Prompt:
Show all lines of the listing that hold the word "RFID".

Source material:
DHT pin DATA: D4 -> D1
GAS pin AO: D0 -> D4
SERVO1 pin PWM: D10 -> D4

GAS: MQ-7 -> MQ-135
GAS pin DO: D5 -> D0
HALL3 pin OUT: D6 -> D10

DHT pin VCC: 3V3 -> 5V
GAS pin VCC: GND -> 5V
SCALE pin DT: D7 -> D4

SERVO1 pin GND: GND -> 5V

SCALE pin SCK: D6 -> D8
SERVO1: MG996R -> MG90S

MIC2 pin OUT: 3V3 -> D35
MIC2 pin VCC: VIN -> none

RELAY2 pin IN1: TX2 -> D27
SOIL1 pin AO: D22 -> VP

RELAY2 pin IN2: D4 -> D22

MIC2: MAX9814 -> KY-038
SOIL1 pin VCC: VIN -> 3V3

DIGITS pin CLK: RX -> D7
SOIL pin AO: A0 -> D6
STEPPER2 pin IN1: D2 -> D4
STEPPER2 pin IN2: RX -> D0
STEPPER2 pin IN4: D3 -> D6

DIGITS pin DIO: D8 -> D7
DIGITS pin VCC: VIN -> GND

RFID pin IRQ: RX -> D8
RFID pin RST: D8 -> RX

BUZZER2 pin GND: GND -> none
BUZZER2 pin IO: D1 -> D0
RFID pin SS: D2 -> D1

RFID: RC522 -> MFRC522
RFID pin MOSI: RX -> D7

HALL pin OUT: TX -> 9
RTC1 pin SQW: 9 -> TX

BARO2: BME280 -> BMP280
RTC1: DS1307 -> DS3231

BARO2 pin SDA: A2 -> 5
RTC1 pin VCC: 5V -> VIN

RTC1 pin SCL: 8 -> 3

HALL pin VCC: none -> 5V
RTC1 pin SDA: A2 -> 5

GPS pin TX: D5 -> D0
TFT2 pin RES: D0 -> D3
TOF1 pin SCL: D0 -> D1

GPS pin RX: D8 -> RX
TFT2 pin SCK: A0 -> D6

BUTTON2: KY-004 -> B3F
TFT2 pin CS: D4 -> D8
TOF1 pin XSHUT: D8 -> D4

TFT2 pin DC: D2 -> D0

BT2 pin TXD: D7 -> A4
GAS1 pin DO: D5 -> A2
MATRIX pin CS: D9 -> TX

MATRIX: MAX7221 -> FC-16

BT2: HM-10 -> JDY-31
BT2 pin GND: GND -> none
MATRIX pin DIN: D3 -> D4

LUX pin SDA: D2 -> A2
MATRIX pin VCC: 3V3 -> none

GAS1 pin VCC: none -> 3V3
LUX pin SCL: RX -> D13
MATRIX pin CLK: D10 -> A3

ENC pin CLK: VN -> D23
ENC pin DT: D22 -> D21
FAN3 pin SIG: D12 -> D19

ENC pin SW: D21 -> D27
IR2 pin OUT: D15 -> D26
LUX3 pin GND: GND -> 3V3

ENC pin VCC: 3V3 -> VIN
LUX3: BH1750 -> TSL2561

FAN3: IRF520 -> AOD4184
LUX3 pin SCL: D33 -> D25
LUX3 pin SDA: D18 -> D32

Reply to the task:
RFID pin IRQ: RX -> D8
RFID pin RST: D8 -> RX
RFID pin SS: D2 -> D1
RFID: RC522 -> MFRC522
RFID pin MOSI: RX -> D7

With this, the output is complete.